## [Problem to solve]
The response must consist of the lines below from the one with "R1: 470k (+12V, RAMP) -> 330k (+12V, RAMP)" through the one with "S5: button (GND, SIG7) -> button (SIG7, VA)", exactly as they appear and with both ends kept.
-- Supplied data follows --
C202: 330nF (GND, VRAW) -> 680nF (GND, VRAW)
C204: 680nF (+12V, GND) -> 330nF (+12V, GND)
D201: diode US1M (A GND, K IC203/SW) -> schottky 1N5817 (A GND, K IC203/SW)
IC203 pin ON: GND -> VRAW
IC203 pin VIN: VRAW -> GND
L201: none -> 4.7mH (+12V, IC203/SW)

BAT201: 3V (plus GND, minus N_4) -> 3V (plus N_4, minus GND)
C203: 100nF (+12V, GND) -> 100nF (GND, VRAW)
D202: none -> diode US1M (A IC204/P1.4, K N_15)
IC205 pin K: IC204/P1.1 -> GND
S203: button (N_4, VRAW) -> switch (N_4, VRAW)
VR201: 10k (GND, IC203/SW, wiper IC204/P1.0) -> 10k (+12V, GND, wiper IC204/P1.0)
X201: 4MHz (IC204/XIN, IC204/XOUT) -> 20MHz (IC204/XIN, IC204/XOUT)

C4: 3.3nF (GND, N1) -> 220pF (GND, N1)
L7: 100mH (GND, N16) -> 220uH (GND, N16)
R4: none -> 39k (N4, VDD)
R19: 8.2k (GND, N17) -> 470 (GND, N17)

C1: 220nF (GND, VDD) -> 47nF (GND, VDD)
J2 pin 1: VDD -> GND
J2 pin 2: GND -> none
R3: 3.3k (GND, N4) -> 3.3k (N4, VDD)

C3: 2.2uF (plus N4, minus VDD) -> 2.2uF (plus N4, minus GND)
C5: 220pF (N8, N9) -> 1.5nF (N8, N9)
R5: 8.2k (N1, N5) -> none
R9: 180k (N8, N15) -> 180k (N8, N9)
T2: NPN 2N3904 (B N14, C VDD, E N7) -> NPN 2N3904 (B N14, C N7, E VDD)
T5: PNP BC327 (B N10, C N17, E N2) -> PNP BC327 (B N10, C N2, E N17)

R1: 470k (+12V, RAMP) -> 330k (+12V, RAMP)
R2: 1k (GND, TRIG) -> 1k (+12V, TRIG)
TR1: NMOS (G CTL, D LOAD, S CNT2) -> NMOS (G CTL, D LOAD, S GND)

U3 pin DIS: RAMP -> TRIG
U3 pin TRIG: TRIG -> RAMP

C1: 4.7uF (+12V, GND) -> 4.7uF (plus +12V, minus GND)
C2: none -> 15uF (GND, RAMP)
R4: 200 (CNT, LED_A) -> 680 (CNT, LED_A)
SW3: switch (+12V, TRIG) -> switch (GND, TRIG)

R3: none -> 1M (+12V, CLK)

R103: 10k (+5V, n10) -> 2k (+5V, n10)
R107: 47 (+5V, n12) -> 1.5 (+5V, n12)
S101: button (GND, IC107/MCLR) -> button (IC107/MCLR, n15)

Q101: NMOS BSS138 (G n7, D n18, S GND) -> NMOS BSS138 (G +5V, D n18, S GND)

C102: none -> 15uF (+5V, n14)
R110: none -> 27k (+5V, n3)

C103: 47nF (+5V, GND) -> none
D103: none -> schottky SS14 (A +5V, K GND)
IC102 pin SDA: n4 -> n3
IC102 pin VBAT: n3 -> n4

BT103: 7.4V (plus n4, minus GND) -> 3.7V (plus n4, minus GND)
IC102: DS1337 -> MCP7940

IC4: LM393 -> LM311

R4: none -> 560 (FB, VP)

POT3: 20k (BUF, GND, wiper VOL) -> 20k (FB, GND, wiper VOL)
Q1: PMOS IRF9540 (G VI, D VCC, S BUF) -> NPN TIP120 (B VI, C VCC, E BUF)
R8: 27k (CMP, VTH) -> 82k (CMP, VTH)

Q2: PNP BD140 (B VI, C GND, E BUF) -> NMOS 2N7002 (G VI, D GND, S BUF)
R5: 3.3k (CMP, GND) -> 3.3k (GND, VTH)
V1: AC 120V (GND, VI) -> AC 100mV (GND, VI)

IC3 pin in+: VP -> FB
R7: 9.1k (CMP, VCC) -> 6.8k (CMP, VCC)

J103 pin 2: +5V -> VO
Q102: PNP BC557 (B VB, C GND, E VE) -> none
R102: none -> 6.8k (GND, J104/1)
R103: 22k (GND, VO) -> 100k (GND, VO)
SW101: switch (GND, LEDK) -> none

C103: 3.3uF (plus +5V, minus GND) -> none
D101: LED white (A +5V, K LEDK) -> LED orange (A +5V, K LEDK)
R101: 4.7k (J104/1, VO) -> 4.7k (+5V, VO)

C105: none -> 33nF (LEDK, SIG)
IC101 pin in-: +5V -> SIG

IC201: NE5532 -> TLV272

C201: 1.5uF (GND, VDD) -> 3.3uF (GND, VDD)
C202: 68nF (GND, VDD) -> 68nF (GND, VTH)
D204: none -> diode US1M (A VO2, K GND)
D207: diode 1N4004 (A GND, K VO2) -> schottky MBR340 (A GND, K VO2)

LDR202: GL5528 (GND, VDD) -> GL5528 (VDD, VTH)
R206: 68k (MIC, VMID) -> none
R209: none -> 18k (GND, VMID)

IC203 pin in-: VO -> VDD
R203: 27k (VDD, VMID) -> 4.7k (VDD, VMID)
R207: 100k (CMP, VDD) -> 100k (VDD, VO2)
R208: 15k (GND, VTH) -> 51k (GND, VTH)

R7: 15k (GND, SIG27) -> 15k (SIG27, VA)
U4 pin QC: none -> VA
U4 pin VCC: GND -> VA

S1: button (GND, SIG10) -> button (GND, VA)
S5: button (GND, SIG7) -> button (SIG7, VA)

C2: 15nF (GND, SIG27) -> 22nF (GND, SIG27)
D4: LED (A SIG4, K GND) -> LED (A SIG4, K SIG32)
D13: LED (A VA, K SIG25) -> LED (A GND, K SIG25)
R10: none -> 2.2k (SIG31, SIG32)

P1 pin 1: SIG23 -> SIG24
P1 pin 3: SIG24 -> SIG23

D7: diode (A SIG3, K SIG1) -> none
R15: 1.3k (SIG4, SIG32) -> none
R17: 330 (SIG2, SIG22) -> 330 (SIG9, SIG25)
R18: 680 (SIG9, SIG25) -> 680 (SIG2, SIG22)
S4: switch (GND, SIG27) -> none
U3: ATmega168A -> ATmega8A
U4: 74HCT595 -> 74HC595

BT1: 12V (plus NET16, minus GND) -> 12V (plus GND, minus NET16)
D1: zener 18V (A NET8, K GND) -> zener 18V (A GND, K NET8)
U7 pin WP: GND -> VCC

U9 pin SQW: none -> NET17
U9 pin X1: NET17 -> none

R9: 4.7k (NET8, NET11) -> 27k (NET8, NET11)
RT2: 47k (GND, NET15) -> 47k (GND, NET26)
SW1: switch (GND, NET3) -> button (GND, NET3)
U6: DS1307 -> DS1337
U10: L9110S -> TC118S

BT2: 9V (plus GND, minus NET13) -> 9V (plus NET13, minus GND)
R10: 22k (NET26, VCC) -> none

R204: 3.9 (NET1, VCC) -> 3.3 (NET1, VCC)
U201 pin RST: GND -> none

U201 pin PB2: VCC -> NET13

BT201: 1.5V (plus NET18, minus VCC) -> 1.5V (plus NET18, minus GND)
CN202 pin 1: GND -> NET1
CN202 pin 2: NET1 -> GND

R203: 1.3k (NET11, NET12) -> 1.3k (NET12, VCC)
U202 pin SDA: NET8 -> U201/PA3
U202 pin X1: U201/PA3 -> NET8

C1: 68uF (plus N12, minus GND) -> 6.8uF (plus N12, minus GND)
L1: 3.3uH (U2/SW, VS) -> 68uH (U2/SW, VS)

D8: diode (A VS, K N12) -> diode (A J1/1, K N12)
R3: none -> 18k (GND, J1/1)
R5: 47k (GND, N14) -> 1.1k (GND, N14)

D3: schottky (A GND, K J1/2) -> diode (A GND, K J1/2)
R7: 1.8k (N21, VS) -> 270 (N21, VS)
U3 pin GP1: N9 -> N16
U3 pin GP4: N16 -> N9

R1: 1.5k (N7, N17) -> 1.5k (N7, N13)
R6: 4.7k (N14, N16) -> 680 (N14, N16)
-- Supplied data concluded --
## [Answer to the problem]
R1: 470k (+12V, RAMP) -> 330k (+12V, RAMP)
R2: 1k (GND, TRIG) -> 1k (+12V, TRIG)
TR1: NMOS (G CTL, D LOAD, S CNT2) -> NMOS (G CTL, D LOAD, S GND)

U3 pin DIS: RAMP -> TRIG
U3 pin TRIG: TRIG -> RAMP

C1: 4.7uF (+12V, GND) -> 4.7uF (plus +12V, minus GND)
C2: none -> 15uF (GND, RAMP)
R4: 200 (CNT, LED_A) -> 680 (CNT, LED_A)
SW3: switch (+12V, TRIG) -> switch (GND, TRIG)

R3: none -> 1M (+12V, CLK)

R103: 10k (+5V, n10) -> 2k (+5V, n10)
R107: 47 (+5V, n12) -> 1.5 (+5V, n12)
S101: button (GND, IC107/MCLR) -> button (IC107/MCLR, n15)

Q101: NMOS BSS138 (G n7, D n18, S GND) -> NMOS BSS138 (G +5V, D n18, S GND)

C102: none -> 15uF (+5V, n14)
R110: none -> 27k (+5V, n3)

C103: 47nF (+5V, GND) -> none
D103: none -> schottky SS14 (A +5V, K GND)
IC102 pin SDA: n4 -> n3
IC102 pin VBAT: n3 -> n4

BT103: 7.4V (plus n4, minus GND) -> 3.7V (plus n4, minus GND)
IC102: DS1337 -> MCP7940

IC4: LM393 -> LM311

R4: none -> 560 (FB, VP)

POT3: 20k (BUF, GND, wiper VOL) -> 20k (FB, GND, wiper VOL)
Q1: PMOS IRF9540 (G VI, D VCC, S BUF) -> NPN TIP120 (B VI, C VCC, E BUF)
R8: 27k (CMP, VTH) -> 82k (CMP, VTH)

Q2: PNP BD140 (B VI, C GND, E BUF) -> NMOS 2N7002 (G VI, D GND, S BUF)
R5: 3.3k (CMP, GND) -> 3.3k (GND, VTH)
V1: AC 120V (GND, VI) -> AC 100mV (GND, VI)

IC3 pin in+: VP -> FB
R7: 9.1k (CMP, VCC) -> 6.8k (CMP, VCC)

J103 pin 2: +5V -> VO
Q102: PNP BC557 (B VB, C GND, E VE) -> none
R102: none -> 6.8k (GND, J104/1)
R103: 22k (GND, VO) -> 100k (GND, VO)
SW101: switch (GND, LEDK) -> none

C103: 3.3uF (plus +5V, minus GND) -> none
D101: LED white (A +5V, K LEDK) -> LED orange (A +5V, K LEDK)
R101: 4.7k (J104/1, VO) -> 4.7k (+5V, VO)

C105: none -> 33nF (LEDK, SIG)
IC101 pin in-: +5V -> SIG

IC201: NE5532 -> TLV272

C201: 1.5uF (GND, VDD) -> 3.3uF (GND, VDD)
C202: 68nF (GND, VDD) -> 68nF (GND, VTH)
D204: none -> diode US1M (A VO2, K GND)
D207: diode 1N4004 (A GND, K VO2) -> schottky MBR340 (A GND, K VO2)

LDR202: GL5528 (GND, VDD) -> GL5528 (VDD, VTH)
R206: 68k (MIC, VMID) -> none
R209: none -> 18k (GND, VMID)

IC203 pin in-: VO -> VDD
R203: 27k (VDD, VMID) -> 4.7k (VDD, VMID)
R207: 100k (CMP, VDD) -> 100k (VDD, VO2)
R208: 15k (GND, VTH) -> 51k (GND, VTH)

R7: 15k (GND, SIG27) -> 15k (SIG27, VA)
U4 pin QC: none -> VA
U4 pin VCC: GND -> VA

S1: button (GND, SIG10) -> button (GND, VA)
S5: button (GND, SIG7) -> button (SIG7, VA)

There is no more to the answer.